▸ PROBLEM REQUIREMENTS: Please report each line of the items below that contains the string "kern", copying the lines whole. Case counts.

▸ TASK MATERIAL:

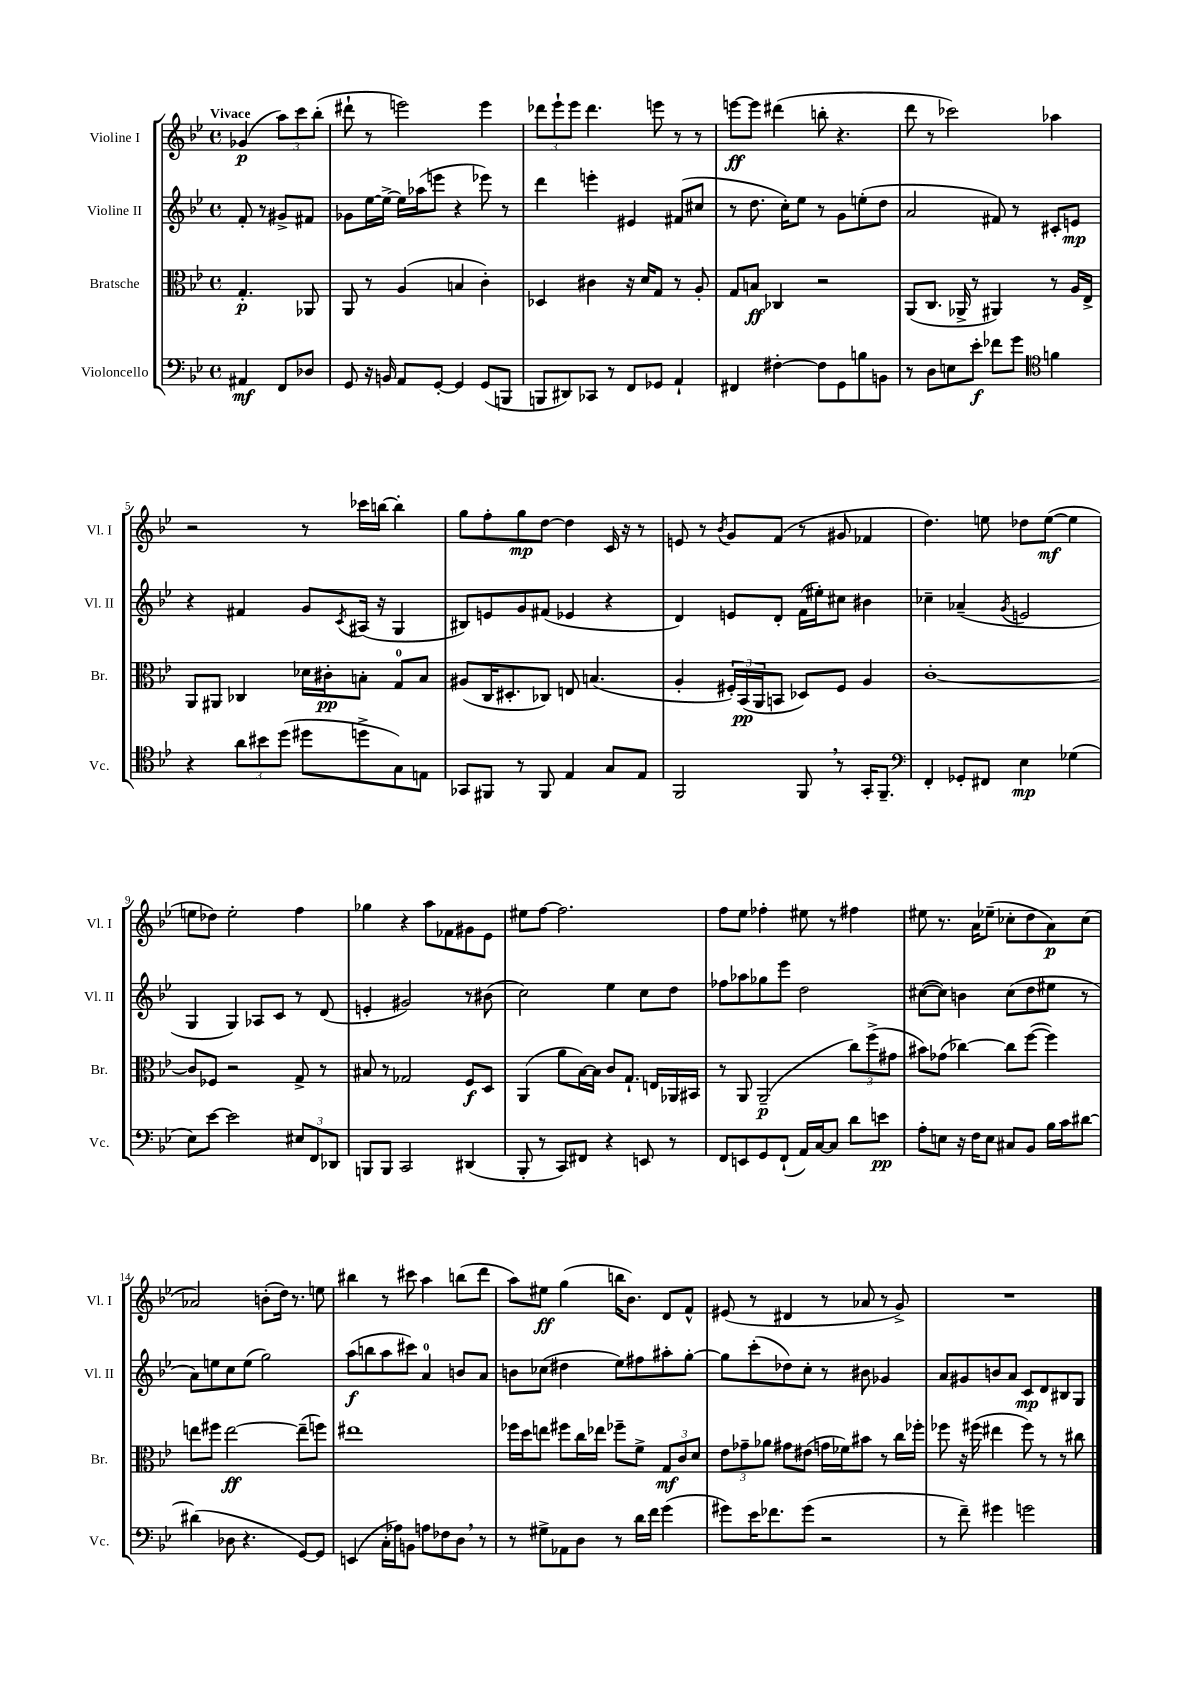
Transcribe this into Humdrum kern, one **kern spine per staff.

**kern	**dynam	**kern	**dynam	**kern	**dynam	**kern	**dynam
*part4	*part4	*part3	*part3	*part2	*part2	*part1	*part1
*staff4	*staff4	*staff3	*staff3	*staff2	*staff2	*staff1	*staff1
*I"Violoncello	*	*I"Bratsche	*	*I"Violine II	*	*I"Violine I	*
*I'Vc.	*	*I'Br.	*	*I'Vl. II	*	*I'Vl. I	*
*clefF4	*	*clefC3	*	*clefG2	*	*clefG2	*
*k[b-e-]	*	*k[b-e-]	*	*k[b-e-]	*	*k[b-e-]	*
*M4/4	*	*M4/4	*	*M4/4	*	*M4/4	*
*met(c)	*	*met(c)	*	*met(c)	*	*met(c)	*
=	=	=	=	=	=	=	=
!	!	!	!	!	!	!LO:TX:a:B:t=Vivace	!
4AA#X/	mf	4.G'/	p	8f'/	.	(4g-X/	p
.	.	.	.	8r	.	.	.
8FF/L	.	.	.	8g#X^/L	.	12aa\L)	.
.	.	.	.	.	.	12ccc\	.
8D-X/J	.	8AA-X/	.	8f#X/J	.	.	.
.	.	.	.	.	.	(12bb-'\J	.
=1	=1	=1	=1	=1	=1	=1	=1
8GG/	.	8AA/	.	8g-X\L	.	8ddd#X`\	.
16r	.	8r	.	[16ee-\L	.	8r	.
16BBn/	.	.	.	16ee-^\JJ_	.	.	.
8AA/L	.	(4A/	.	16ee-\LL]	.	2eeen\)	.
.	.	.	.	(16aa-X\J	.	.	.
[8GG'/J	.	.	.	8eeen\J	.	.	.
4GG/]	.	4Bn/	.	4r	.	.	.
(8GG/L	.	4c'\)	.	8eee-X\)	.	4eee\	.
8BBBn/J	.	.	.	8r	.	.	.
=2	=2	=2	=2	=2	=2	=2	=2
8BBBn/L	.	4D-X/	.	4ddd\	.	12ddd-X\L	.
.	.	.	.	.	.	12eee-`\	.
8DD#X/)	.	.	.	.	.	.	.
.	.	.	.	.	.	12eee-\J	.
8CC-X/J	.	4c#X\	.	4eeen'\	.	4.ddd-\	.
8r	.	.	.	.	.	.	.
8FF/L	.	16r	.	4e#X/	.	.	.
.	.	16d/KL	.	.	.	.	.
8GG-X/J	.	8G/J	.	.	.	8eeen\	.
4AA`/	.	8r	.	(8f#X/L	.	8r	.
.	.	8A'/	.	8cc#X/J	.	8r	.
=3	=3	=3	=3	=3	=3	=3	=3
4FF#X/	.	8G/L	.	8r	.	[8eeen\L	ff
.	.	8Bn/J	ff	8.dd\	.	8eee\J]	.
[4F#X'\	.	4C-X/	.	.	.	(4ddd#X\	.
.	.	.	.	16cc'\KL)	.	.	.
.	.	.	.	8ee-\J	.	.	.
8F#\L]	.	2r	.	8r	.	8bbn'\	.
8GG\	.	.	.	8g\L	.	4.r	.
8Bn\	.	.	.	(8een'\	.	.	.
8BBn\J	.	.	.	8dd\J	.	.	.
=4	=4	=4	=4	=4	=4	=4	=4
8r	.	(8AA/L	.	2a/	.	8ddd\	.
8D\L	.	8.C/J	.	.	.	8r	.
8En\	.	.	.	.	.	2ccc-X\)	.
.	.	16AA-X^/	.	.	.	.	.
8e-'\J	f	8r	.	.	.	.	.
8f-X\L	.	4AA#X/)	.	8f#X/)	.	.	.
8g\J	.	.	.	8r	.	.	.
*clefC4	*	*	*	*	*	*	*
4fn\	.	8r	.	8c#X'/L	.	4aa-X\	.
.	.	16A/LL	.	8en/J	mp	.	.
.	.	16E-^/JJ	.	.	.	.	.
!!LO:LB:g=z
=5	=5	=5	=5	=5	=5	=5	=5
4r	.	8AA/L	.	4r	.	2r	.
.	.	8AA#X/J	.	.	.	.	.
12a\L	.	4C-X/	.	4f#X/	.	.	.
12b#X\	.	.	.	.	.	.	.
(12dd\J	.	.	.	.	.	.	.
8dd#X\L	.	16d-X\LL	.	8g/L	.	8r	.
.	.	16c#X'\J	pp	.	.	.	.
.	.	.	.	8qc/	.	.	.
8ddn^\	.	8Bn'\J	.	(16A#X/Jk	.	16ccc-X\LL	.
.	.	.	.	16r	.	[16bbn\JJ	.
8G\)	.	8G/L	.	4G/	.	4bb'\]	.
8En\J	.	8B/J	.	.	.	.	.
=6	=6	=6	=6	=6	=6	=6	=6
8GG-X/L	.	(8A#X/L	.	8B#X/L)	.	8gg\L	.
8FF#X/J	.	16C/K	.	8en/	.	8ff'\	.
.	.	8.D#X'/	.	.	.	.	.
8r	.	.	.	8g/	.	8gg\	mp
8FF#/	.	8C-X/J)	.	(8f#X/J	.	[8dd\J	.
4E-/	.	8En/	.	4e-X/	.	4dd\]	.
.	.	(4.Bn/	.	.	.	.	.
8G/L	.	.	.	4r	.	16c/	.
.	.	.	.	.	.	16r	.
8E-/J	.	.	.	.	.	8r	.
=7	=7	=7	=7	=7	=7	=7	=7
2FF/	.	4A'/	.	4d/)	.	8en/	.
.	.	.	.	.	.	8r	.
.	.	.	.	.	.	8qb-/	.
.	.	24F#X'/LL)	.	8en/L	.	8g/L	.
.	.	(24BB-/	pp	.	.	.	.
.	.	24AA/J	.	.	.	.	.
.	.	8BBn/J	.	8d'/J	.	(8f/J	.
8FF,/	.	8D-X/L)	.	(16f\LL	.	8r	.
.	.	.	.	16ee#X'\J)	.	.	.
8r	.	8F#/J	.	8cc#X\J	.	8g#X/	.
16GG'/KL	.	4A/	.	4b#X\	.	4f-X/	.
8.FF~/J	.	.	.	.	.	.	.
=8	=8	=8	=8	=8	=8	=8	=8
*clefF4	*	*	*	*	*	*	*
4FF'/	.	[1c'	.	4cc-X~\	.	4.dd\)	.
8GG-X'/L	.	.	.	(4a-X~/	.	.	.
8FF#X/J	.	.	.	.	.	8een\	.
.	.	.	.	8qg/	.	.	.
4E-\	mp	.	.	2en/	.	8dd-X\L	.
.	.	.	.	.	.	([8ee\J	mf
(4G-X\	.	.	.	.	.	4ee\]	.
!!LO:LB:g=z
=9	=9	=9	=9	=9	=9	=9	=9
8E-\L)	.	8c/L]	.	4G/	.	8een\L	.
[8e-\J	.	8F-X/J	.	.	.	8dd-X\J)	.
2e-\]	.	2r	.	4G/)	.	2ee'\	.
.	.	.	.	8A-X/L	.	.	.
.	.	.	.	8c/J	.	.	.
12E#X/L	.	8G^/	.	8r	.	4ff\	.
12FF/	.	.	.	.	.	.	.
.	.	8r	.	(8d/	.	.	.
12DD-X/J	.	.	.	.	.	.	.
=10	=10	=10	=10	=10	=10	=10	=10
8BBBn/L	.	8B#X/	.	4en'/	.	4gg-X\	.
8BBB/J	.	8r	.	.	.	.	.
2CC/	.	2G-X/	.	2g#X/)	.	4r	.
.	.	.	.	.	.	8aa\L	.
.	.	.	.	.	.	8f-X\	.
(4DD#X/	.	8F/L	f	8r	.	8g#X\	.
.	.	8D/J	.	(8b#X\	.	8e-\J	.
=11	=11	=11	=11	=11	=11	=11	=11
8BBB-'/	.	(4AA/	.	2cc\)	.	8ee#X\L	.
8r	.	.	.	.	.	[8ff\J	.
8CC/L)	.	8a\L	.	.	.	2.ff\]	.
8FF#X/J	.	[16B-\L)	.	.	.	.	.
.	.	16B-\JJ]	.	.	.	.	.
4r	.	8c/L	.	4ee-\	.	.	.
.	.	8.G`/J	.	.	.	.	.
8EEn/	.	.	.	8cc\L	.	.	.
.	.	16En/LL	.	.	.	.	.
8r	.	16AA-X/	.	8dd\J	.	.	.
.	.	16BB#X/JJ	.	.	.	.	.
=12	=12	=12	=12	=12	=12	=12	=12
8FF/L	.	8r	.	8ff-X\L	.	8ff\L	.
8EEn/	.	8AA/	.	8aa-X\	.	8ee-\J	.
8GG/	.	(2AA~/	p	8gg-X\	.	4ff-X'\	.
(8FF`/J	.	.	.	8eee-\J	.	.	.
16AA/LL)	.	.	.	2dd\	.	8ee#X\	.
[16C/J	.	.	.	.	.	.	.
8C/J]	.	.	.	.	.	8r	.
8d\L	.	12cc\L)	.	.	.	4ff#X\	.
.	.	(12ff^\	.	.	.	.	.
8en\J	pp	.	.	.	.	.	.
.	.	12g#X\J	.	.	.	.	.
=13	=13	=13	=13	=13	=13	=13	=13
8A'\L	.	8b#X\L)	.	([8cc#X\L	.	8ee#X\	.
8En\J	.	(8g-X\J	.	8cc#\J])	.	8.r	.
16r	.	[4cc-X\)	.	4bn\	.	.	.
16F\KL	.	.	.	.	.	16a\KL	.
8E\J	.	.	.	.	.	(8ee-X~\J	.
8C#X/L	.	8cc-\L]	.	(8cc#\L	.	8cc-X'\L	.
8BB-/J	.	([8ff\J	.	8dd\	.	8dd\	.
16B-\LL	.	4ff\])	.	8ee#X\J	.	8a\)	p
16c\J	.	.	.	.	.	.	.
[8d#X\J	.	.	.	8r	.	(8cc-\J	.
!!LO:LB:g=z
=14	=14	=14	=14	=14	=14	=14	=14
(4d#X\]	.	8een\L	.	8a\L)	.	2a-X/)	.
.	.	8ff#X\J	.	8een\	.	.	.
8D-X\	.	[2ee\	ff	8cc\	.	.	.
4.r	.	.	.	(8ee\J	.	.	.
.	.	.	.	2gg\)	.	(8bn'\L	.
.	.	.	.	.	.	16dd\Jk)	.
.	.	.	.	.	.	8.r	.
[8GG/L)	.	(8ee~\L]	.	.	.	.	.
8GG/J]	.	8ffn\J)	.	.	.	8een\	.
=15	=15	=15	=15	=15	=15	=15	=15
(4EEn/	.	1ee#X	.	(8aa\L	f	4bb#X\	.
.	.	.	.	8bbn\	.	.	.
16C'\LL	.	.	.	8aa\	.	8r	.
16A-X\J)	.	.	.	.	.	.	.
8BBn\J	.	.	.	8ccc#X\J)	.	8ccc#X\	.
8An\L	.	.	.	4a/	.	4aa\	.
8F-X\	.	.	.	.	.	.	.
8D,\J	.	.	.	8bn/L	.	(8bbn\L	.
8r	.	.	.	8a/J	.	8ddd\J	.
=16	=16	=16	=16	=16	=16	=16	=16
8r	.	16ff-X\LL	.	8bn\L	.	8aa\L)	.
.	.	16dd\J	.	.	.	.	.
8G#X^\L	.	8een\J	.	(8cc-X\J	.	8ee#X\J	ff
8AA-X\	.	8ff#X\L	.	4dd#X\	.	(4gg\	.
8D\J	.	16cc\L	.	.	.	.	.
.	.	16ee-X\JJ	.	.	.	.	.
8r	.	8ff-X~\L	.	8ee-\L)	.	16bbn\KL	.
.	.	.	.	.	.	8.b-\J)	.
16d\LL	.	8f^\J	.	8ff#X\	.	.	.
16f\JJ	.	.	.	.	.	.	.
(4g\	.	12G/L	mf	8aa#X'\	.	8d/L	.
.	.	12c/	.	.	.	.	.
.	.	.	.	[8gg'\J	.	8f^^/J	.
.	.	12d/J	.	.	.	.	.
=17	=17	=17	=17	=17	=17	=17	=17
8g#X\L)	.	12e-\L	.	8gg\L]	.	(8e#X/	.
.	.	12g-X~\	.	.	.	.	.
16e-\K	.	.	.	(8ccc'\	.	8r	.
.	.	12a-X\J	.	.	.	.	.
8.f-X\	.	.	.	.	.	.	.
.	.	8g#X\L	.	8dd-X\)	.	4d#X/	.
(8g#\J	.	(8e#X\J	.	8cc'\J	.	.	.
2r	.	16gn\LL	.	8r	.	8r	.
.	.	16f-X\J)	.	.	.	.	.
.	.	8b#X\J	.	8b#X\	.	8a-X/	.
.	.	8r	.	4g-X/	.	8r	.
.	.	16cc\LL	.	.	.	8g^/)	.
.	.	16ff-X'\JJ	.	.	.	.	.
=18	=18	=18	=18	=18	=18	=18	=18
8r	.	8ff-X\	.	8a/L	.	1r	.
8f~\)	.	16r	.	8g#X/	.	.	.
.	.	(16ff#X\	.	.	.	.	.
4g#X\	.	4ee#X\	.	8bn/	.	.	.
.	.	.	.	8a/J	.	.	.
2gn\	.	8ff#\)	.	8c/L	mp	.	.
.	.	8r	.	8d/	.	.	.
.	.	8r	.	8B#X/	.	.	.
.	.	8cc#X\	.	8G/J	.	.	.
==	==	==	==	==	==	==	==
*-	*-	*-	*-	*-	*-	*-	*-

▸ ANSWER TO THE PROBLEM:
Transcribe this into Humdrum kern, one **kern spine per staff.
**kern	**dynam	**kern	**dynam	**kern	**dynam	**kern	**dynam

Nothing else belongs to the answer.